— EXERCISE DETAILS —
Exactly and only the lines from the line holding "white pentagon: moved" to the end of the records should be reproduced. Leave pictures out.
====
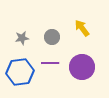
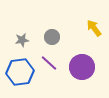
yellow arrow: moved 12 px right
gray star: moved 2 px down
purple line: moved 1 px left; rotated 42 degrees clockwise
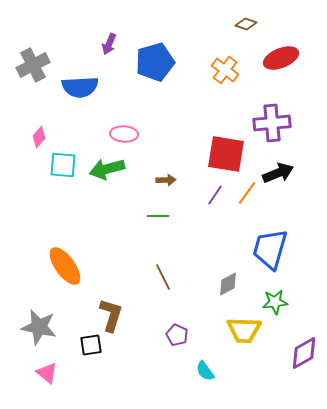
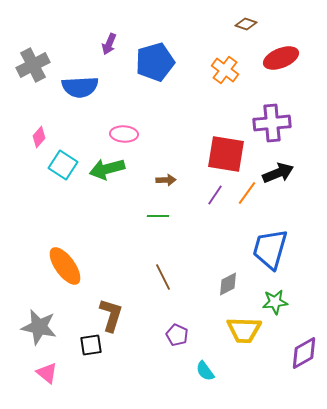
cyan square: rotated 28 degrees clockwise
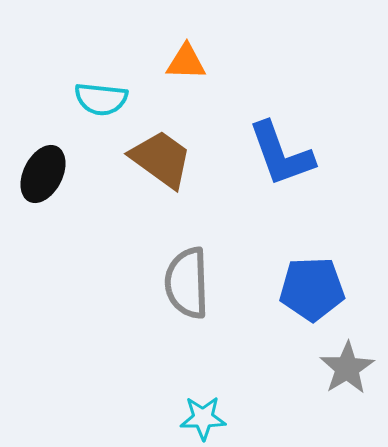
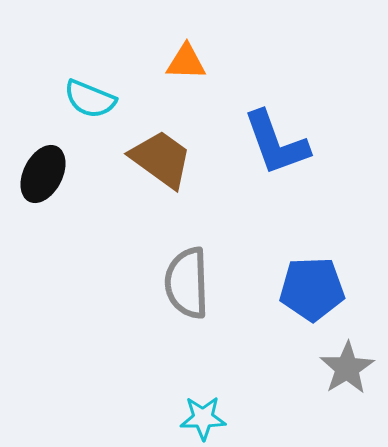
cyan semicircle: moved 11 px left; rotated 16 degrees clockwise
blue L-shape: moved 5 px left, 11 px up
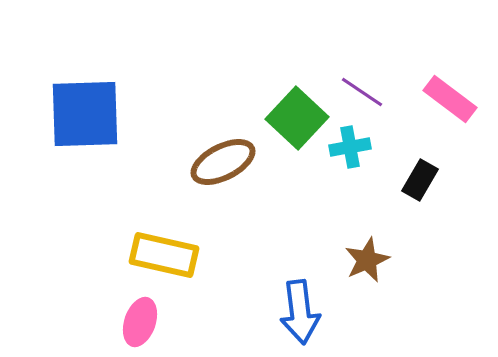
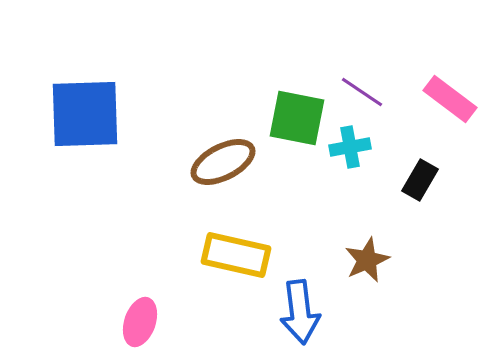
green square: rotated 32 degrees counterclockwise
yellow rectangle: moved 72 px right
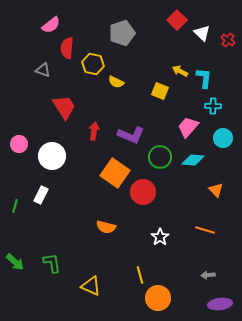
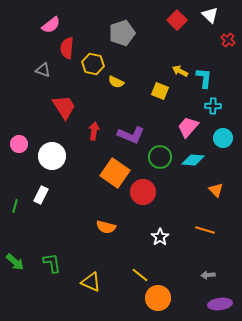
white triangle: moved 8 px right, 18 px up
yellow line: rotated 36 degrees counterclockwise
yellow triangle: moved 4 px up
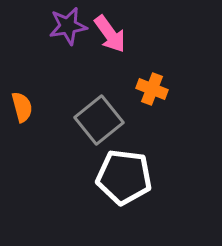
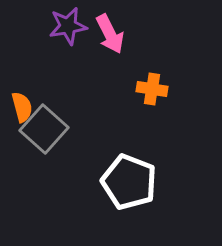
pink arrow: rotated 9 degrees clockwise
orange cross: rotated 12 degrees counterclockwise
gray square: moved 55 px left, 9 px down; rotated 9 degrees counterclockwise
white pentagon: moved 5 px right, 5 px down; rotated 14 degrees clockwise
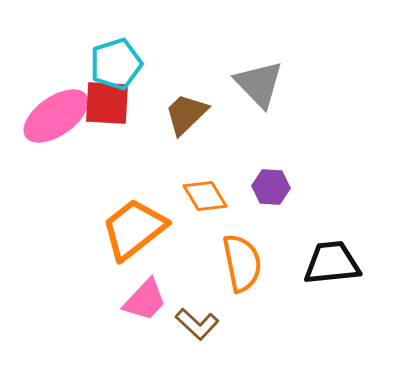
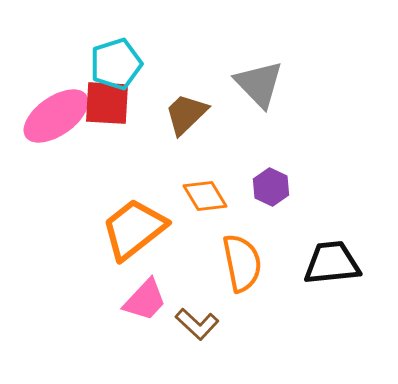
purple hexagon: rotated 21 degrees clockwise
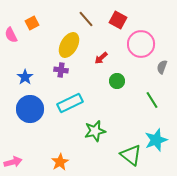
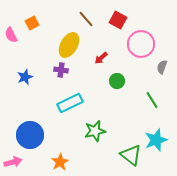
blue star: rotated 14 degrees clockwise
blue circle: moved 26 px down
====
— RESULT FOR THIS TASK —
white pentagon: moved 5 px right, 5 px down; rotated 14 degrees clockwise
purple hexagon: rotated 21 degrees clockwise
blue star: rotated 14 degrees clockwise
blue circle: moved 26 px down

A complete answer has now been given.